### WORK INSTRUCTIONS
Every record that follows must be set down word for word.

### Change detection data

--------------------------------

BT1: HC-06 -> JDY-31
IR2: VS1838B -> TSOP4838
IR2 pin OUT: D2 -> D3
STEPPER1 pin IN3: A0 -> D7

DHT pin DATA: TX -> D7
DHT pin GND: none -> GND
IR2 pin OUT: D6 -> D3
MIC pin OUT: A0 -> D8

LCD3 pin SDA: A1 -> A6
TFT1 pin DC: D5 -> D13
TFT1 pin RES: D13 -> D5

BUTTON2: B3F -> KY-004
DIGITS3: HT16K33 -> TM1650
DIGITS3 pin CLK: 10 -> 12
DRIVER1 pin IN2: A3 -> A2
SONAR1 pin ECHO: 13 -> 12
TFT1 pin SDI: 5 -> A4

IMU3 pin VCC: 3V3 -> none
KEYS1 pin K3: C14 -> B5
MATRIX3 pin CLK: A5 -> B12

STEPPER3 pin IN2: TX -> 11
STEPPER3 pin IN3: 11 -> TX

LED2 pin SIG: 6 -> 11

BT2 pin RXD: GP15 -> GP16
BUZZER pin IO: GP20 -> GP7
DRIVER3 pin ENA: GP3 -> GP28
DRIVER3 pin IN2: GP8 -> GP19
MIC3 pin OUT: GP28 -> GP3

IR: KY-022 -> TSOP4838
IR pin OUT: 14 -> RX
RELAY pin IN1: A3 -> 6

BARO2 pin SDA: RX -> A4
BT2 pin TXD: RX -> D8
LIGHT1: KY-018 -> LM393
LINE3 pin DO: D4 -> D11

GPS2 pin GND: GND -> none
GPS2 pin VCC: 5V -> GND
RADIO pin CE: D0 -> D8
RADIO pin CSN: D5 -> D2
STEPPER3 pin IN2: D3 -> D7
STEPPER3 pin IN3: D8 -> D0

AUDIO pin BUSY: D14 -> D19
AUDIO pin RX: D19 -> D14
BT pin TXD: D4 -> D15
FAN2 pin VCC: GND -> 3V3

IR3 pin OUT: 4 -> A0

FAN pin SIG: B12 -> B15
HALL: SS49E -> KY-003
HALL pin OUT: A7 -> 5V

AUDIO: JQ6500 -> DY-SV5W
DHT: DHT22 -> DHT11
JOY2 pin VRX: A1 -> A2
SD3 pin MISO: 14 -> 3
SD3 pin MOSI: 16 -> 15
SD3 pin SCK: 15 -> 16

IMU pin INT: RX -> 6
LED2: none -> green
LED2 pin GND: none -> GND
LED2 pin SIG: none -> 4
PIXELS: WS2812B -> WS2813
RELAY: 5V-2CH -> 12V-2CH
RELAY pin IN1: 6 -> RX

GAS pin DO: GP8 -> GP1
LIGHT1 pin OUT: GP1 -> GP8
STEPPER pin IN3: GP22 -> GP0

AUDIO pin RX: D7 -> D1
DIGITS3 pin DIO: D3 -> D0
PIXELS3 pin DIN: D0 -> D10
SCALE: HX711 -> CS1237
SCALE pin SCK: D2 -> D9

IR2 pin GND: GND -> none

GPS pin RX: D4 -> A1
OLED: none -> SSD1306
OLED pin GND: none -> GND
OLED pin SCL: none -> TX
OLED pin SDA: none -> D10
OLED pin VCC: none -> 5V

--------------------------------

### RESULT OF THIS TASK
BT1: HC-06 -> JDY-31
IR2: VS1838B -> TSOP4838
IR2 pin OUT: D2 -> D3
STEPPER1 pin IN3: A0 -> D7

DHT pin DATA: TX -> D7
DHT pin GND: none -> GND
IR2 pin OUT: D6 -> D3
MIC pin OUT: A0 -> D8

LCD3 pin SDA: A1 -> A6
TFT1 pin DC: D5 -> D13
TFT1 pin RES: D13 -> D5

BUTTON2: B3F -> KY-004
DIGITS3: HT16K33 -> TM1650
DIGITS3 pin CLK: 10 -> 12
DRIVER1 pin IN2: A3 -> A2
SONAR1 pin ECHO: 13 -> 12
TFT1 pin SDI: 5 -> A4

IMU3 pin VCC: 3V3 -> none
KEYS1 pin K3: C14 -> B5
MATRIX3 pin CLK: A5 -> B12

STEPPER3 pin IN2: TX -> 11
STEPPER3 pin IN3: 11 -> TX

LED2 pin SIG: 6 -> 11

BT2 pin RXD: GP15 -> GP16
BUZZER pin IO: GP20 -> GP7
DRIVER3 pin ENA: GP3 -> GP28
DRIVER3 pin IN2: GP8 -> GP19
MIC3 pin OUT: GP28 -> GP3

IR: KY-022 -> TSOP4838
IR pin OUT: 14 -> RX
RELAY pin IN1: A3 -> 6

BARO2 pin SDA: RX -> A4
BT2 pin TXD: RX -> D8
LIGHT1: KY-018 -> LM393
LINE3 pin DO: D4 -> D11

GPS2 pin GND: GND -> none
GPS2 pin VCC: 5V -> GND
RADIO pin CE: D0 -> D8
RADIO pin CSN: D5 -> D2
STEPPER3 pin IN2: D3 -> D7
STEPPER3 pin IN3: D8 -> D0

AUDIO pin BUSY: D14 -> D19
AUDIO pin RX: D19 -> D14
BT pin TXD: D4 -> D15
FAN2 pin VCC: GND -> 3V3

IR3 pin OUT: 4 -> A0

FAN pin SIG: B12 -> B15
HALL: SS49E -> KY-003
HALL pin OUT: A7 -> 5V

AUDIO: JQ6500 -> DY-SV5W
DHT: DHT22 -> DHT11
JOY2 pin VRX: A1 -> A2
SD3 pin MISO: 14 -> 3
SD3 pin MOSI: 16 -> 15
SD3 pin SCK: 15 -> 16

IMU pin INT: RX -> 6
LED2: none -> green
LED2 pin GND: none -> GND
LED2 pin SIG: none -> 4
PIXELS: WS2812B -> WS2813
RELAY: 5V-2CH -> 12V-2CH
RELAY pin IN1: 6 -> RX

GAS pin DO: GP8 -> GP1
LIGHT1 pin OUT: GP1 -> GP8
STEPPER pin IN3: GP22 -> GP0

AUDIO pin RX: D7 -> D1
DIGITS3 pin DIO: D3 -> D0
PIXELS3 pin DIN: D0 -> D10
SCALE: HX711 -> CS1237
SCALE pin SCK: D2 -> D9

IR2 pin GND: GND -> none

GPS pin RX: D4 -> A1
OLED: none -> SSD1306
OLED pin GND: none -> GND
OLED pin SCL: none -> TX
OLED pin SDA: none -> D10
OLED pin VCC: none -> 5V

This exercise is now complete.